━━━━━ DATA FOR THIS TASK
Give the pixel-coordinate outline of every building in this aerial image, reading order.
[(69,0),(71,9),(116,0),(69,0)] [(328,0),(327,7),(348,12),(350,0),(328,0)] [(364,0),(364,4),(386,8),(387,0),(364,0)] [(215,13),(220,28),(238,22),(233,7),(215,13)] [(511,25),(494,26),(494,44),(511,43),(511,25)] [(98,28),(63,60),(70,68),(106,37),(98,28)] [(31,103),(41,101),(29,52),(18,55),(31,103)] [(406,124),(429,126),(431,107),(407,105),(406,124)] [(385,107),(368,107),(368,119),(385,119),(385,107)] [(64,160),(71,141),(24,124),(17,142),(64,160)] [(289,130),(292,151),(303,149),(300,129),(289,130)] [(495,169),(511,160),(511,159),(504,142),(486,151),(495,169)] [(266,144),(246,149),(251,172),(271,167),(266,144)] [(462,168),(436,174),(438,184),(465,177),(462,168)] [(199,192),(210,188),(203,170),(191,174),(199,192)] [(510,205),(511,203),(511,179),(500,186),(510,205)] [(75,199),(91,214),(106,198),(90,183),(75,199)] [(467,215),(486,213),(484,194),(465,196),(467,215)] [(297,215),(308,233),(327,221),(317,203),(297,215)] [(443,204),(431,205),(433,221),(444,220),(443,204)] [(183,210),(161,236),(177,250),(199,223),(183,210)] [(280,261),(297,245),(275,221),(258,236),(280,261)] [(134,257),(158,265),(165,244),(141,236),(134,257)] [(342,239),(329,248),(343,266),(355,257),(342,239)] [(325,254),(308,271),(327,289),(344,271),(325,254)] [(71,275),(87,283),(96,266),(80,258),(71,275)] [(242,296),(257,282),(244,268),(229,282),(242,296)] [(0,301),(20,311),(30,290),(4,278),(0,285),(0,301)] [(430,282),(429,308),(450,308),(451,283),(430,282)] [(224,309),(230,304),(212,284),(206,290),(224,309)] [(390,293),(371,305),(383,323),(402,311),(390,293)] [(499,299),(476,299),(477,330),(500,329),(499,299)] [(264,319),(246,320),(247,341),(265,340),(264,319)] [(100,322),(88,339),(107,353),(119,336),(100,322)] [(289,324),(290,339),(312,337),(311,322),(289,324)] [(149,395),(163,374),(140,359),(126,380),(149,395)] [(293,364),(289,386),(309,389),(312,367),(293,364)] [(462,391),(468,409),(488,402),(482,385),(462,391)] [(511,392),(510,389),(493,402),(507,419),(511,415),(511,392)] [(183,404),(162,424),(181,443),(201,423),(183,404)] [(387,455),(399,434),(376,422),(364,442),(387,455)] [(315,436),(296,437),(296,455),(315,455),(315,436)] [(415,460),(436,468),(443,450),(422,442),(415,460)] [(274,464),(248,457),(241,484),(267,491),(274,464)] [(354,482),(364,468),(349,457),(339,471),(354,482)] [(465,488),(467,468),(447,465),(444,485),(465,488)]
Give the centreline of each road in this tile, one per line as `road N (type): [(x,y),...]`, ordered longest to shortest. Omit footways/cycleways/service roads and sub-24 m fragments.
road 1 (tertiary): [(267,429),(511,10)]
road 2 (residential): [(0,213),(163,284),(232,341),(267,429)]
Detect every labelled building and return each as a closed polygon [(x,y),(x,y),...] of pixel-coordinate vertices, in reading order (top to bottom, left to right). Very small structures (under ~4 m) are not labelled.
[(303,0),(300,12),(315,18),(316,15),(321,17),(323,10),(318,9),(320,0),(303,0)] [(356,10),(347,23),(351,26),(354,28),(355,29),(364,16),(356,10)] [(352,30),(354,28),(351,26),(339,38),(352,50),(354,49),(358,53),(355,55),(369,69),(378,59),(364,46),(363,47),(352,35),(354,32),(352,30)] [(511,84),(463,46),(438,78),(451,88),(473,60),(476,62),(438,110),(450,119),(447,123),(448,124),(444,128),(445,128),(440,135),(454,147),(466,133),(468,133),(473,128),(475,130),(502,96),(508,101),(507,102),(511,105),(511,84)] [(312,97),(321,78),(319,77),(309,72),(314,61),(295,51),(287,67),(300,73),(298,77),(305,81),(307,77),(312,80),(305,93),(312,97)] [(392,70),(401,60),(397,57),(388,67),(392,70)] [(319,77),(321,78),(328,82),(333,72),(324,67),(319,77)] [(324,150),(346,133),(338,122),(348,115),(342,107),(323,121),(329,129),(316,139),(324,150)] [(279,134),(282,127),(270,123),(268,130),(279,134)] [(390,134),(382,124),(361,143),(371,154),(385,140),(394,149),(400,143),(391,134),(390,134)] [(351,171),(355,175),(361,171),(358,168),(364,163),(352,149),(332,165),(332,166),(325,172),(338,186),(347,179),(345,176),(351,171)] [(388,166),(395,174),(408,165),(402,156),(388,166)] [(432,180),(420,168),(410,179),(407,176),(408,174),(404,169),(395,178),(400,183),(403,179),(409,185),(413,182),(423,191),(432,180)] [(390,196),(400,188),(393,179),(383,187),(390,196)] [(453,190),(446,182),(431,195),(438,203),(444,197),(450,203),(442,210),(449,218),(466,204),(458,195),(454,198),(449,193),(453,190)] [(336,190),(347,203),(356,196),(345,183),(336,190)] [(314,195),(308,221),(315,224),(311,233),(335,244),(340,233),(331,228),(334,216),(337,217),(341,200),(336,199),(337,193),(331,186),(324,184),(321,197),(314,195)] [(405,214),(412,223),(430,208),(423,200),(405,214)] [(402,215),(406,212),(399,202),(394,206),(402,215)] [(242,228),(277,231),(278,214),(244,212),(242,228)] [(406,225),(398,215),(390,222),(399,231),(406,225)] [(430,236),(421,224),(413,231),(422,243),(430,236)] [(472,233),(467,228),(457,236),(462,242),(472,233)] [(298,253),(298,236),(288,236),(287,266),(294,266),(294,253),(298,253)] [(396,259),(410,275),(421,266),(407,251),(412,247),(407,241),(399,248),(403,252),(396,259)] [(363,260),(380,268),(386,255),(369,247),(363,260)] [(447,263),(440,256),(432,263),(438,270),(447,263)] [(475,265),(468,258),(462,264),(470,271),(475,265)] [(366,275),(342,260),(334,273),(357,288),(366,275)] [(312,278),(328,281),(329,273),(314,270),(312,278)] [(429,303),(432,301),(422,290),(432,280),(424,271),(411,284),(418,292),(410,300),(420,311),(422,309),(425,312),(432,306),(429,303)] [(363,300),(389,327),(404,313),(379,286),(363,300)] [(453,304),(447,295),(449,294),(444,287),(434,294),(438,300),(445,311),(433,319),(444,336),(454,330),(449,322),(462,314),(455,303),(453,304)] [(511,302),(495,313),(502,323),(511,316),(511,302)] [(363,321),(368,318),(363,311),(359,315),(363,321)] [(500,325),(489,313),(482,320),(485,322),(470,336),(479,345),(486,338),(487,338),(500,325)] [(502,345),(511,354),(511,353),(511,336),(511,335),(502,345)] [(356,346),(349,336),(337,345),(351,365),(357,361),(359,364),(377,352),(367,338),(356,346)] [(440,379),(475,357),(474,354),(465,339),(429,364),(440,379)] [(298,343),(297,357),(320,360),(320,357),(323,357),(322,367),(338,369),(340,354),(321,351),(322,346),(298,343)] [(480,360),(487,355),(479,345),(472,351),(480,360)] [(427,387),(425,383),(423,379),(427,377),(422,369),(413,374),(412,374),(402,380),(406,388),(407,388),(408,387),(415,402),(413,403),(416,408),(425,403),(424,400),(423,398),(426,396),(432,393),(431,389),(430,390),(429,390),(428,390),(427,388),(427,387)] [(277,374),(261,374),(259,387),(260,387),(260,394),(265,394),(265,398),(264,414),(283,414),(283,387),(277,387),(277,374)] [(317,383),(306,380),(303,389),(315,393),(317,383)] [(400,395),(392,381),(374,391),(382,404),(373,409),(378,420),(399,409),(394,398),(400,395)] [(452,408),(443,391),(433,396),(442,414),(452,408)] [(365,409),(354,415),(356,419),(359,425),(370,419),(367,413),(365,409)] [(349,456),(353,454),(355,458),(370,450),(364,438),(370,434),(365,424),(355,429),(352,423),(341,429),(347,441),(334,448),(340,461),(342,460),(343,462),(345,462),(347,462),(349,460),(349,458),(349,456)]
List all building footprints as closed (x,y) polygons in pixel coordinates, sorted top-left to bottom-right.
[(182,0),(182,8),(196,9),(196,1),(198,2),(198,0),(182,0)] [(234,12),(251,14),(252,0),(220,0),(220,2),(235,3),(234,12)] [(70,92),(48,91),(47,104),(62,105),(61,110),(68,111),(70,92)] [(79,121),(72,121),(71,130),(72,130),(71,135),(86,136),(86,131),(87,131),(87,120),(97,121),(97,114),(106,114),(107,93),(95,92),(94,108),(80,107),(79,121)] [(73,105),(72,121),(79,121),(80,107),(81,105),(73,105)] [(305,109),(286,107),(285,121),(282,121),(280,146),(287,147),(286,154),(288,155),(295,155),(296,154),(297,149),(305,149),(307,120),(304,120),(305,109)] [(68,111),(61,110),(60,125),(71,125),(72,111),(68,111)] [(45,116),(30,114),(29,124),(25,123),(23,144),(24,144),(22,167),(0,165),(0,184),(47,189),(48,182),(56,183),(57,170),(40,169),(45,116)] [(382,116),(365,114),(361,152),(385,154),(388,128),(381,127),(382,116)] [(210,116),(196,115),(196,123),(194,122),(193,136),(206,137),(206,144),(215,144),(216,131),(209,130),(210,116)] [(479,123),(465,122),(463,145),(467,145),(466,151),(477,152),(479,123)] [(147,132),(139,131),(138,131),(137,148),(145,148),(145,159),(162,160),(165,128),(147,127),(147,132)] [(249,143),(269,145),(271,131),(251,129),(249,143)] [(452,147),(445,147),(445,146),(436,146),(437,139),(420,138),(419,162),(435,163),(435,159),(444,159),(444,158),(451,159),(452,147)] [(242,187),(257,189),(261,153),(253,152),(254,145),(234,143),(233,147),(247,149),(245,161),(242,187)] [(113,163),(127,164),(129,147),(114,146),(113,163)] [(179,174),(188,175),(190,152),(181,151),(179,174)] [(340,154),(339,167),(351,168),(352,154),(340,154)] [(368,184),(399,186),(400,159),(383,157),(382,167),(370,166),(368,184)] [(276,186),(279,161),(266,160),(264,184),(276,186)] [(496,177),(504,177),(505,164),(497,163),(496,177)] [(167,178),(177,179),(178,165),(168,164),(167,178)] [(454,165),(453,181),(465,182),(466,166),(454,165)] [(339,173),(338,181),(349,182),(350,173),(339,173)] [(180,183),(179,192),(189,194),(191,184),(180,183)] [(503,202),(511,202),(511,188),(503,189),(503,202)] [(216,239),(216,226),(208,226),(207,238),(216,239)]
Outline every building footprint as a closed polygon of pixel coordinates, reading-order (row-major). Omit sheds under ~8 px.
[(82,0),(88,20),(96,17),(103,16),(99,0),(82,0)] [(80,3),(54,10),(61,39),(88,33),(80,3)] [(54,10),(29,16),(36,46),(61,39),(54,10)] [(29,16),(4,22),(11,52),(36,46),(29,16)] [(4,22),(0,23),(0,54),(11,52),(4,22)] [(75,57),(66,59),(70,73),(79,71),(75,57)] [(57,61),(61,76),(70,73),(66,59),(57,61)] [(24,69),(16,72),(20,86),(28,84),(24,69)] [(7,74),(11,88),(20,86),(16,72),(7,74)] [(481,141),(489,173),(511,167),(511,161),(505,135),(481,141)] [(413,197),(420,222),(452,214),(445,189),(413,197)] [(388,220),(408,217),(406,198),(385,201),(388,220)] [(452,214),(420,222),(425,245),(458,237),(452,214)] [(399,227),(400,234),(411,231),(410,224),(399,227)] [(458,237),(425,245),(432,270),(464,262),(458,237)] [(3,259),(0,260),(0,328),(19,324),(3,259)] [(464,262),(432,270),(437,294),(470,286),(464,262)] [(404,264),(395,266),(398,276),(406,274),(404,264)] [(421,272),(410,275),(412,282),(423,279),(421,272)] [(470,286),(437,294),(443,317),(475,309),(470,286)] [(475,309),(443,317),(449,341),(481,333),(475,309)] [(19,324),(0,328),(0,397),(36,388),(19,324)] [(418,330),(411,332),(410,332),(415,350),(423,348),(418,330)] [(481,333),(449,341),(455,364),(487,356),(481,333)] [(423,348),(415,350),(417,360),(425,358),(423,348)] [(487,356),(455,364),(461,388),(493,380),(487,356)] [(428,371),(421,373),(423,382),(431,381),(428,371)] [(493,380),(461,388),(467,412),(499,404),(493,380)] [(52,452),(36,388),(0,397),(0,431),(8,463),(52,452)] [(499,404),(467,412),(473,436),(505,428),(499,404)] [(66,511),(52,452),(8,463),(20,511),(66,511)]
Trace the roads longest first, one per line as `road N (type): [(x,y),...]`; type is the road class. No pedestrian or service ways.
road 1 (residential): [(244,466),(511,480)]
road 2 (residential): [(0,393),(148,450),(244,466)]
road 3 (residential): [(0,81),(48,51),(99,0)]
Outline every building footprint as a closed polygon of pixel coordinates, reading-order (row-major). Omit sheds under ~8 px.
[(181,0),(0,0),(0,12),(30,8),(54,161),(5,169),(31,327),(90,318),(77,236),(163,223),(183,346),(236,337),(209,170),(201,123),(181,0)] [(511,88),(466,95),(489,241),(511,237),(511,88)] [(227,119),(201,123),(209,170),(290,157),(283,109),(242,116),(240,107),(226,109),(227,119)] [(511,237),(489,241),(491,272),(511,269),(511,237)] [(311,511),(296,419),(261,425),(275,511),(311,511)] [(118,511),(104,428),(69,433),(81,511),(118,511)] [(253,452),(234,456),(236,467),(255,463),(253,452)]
━━━━━━━━━━
STATED PROBLEM: Count the lines in the records that contain the string "reading", matching case exactly. Reply with the number only.

EXERCISE RESPONSE: 4